SOURCE INFORMATION =>
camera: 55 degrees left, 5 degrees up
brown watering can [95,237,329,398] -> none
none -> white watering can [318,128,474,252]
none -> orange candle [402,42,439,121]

==

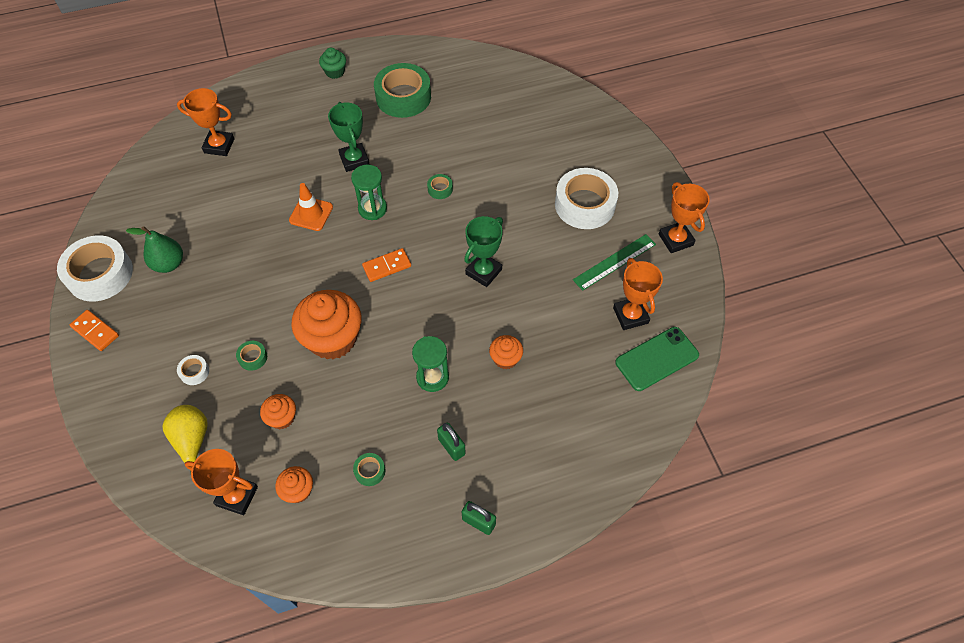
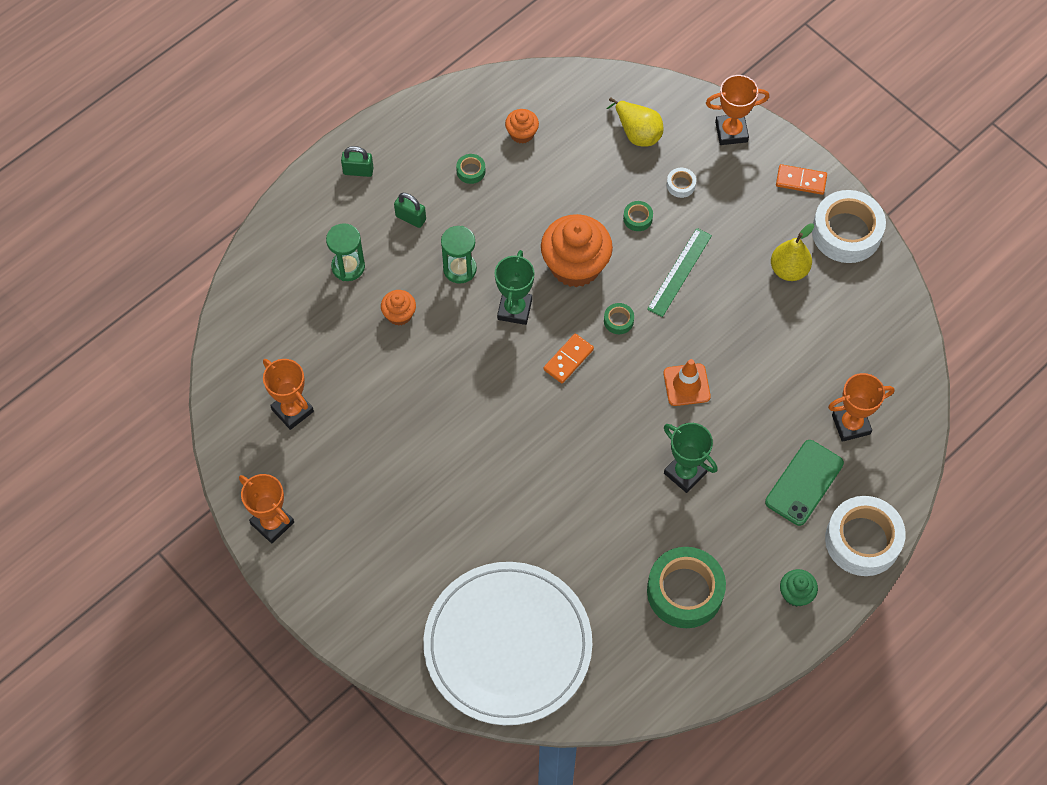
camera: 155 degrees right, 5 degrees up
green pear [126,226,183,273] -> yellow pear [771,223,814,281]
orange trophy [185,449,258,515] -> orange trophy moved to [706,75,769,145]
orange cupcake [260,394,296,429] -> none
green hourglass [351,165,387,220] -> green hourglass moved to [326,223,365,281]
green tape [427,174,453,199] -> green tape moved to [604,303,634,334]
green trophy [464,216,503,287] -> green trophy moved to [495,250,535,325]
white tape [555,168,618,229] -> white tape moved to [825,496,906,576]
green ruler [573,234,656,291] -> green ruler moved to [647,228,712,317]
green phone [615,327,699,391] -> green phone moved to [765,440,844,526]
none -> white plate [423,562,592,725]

INSTRUCTIONS FOR THE TASK => Repeat, word for word, the lines above between the line holding "orange cupcake [260,394,296,429] -> none" and the line holding "none -> white plate [423,562,592,725]", inclusive; omit everything else.

TASK RESULT =>
orange cupcake [260,394,296,429] -> none
green hourglass [351,165,387,220] -> green hourglass moved to [326,223,365,281]
green tape [427,174,453,199] -> green tape moved to [604,303,634,334]
green trophy [464,216,503,287] -> green trophy moved to [495,250,535,325]
white tape [555,168,618,229] -> white tape moved to [825,496,906,576]
green ruler [573,234,656,291] -> green ruler moved to [647,228,712,317]
green phone [615,327,699,391] -> green phone moved to [765,440,844,526]
none -> white plate [423,562,592,725]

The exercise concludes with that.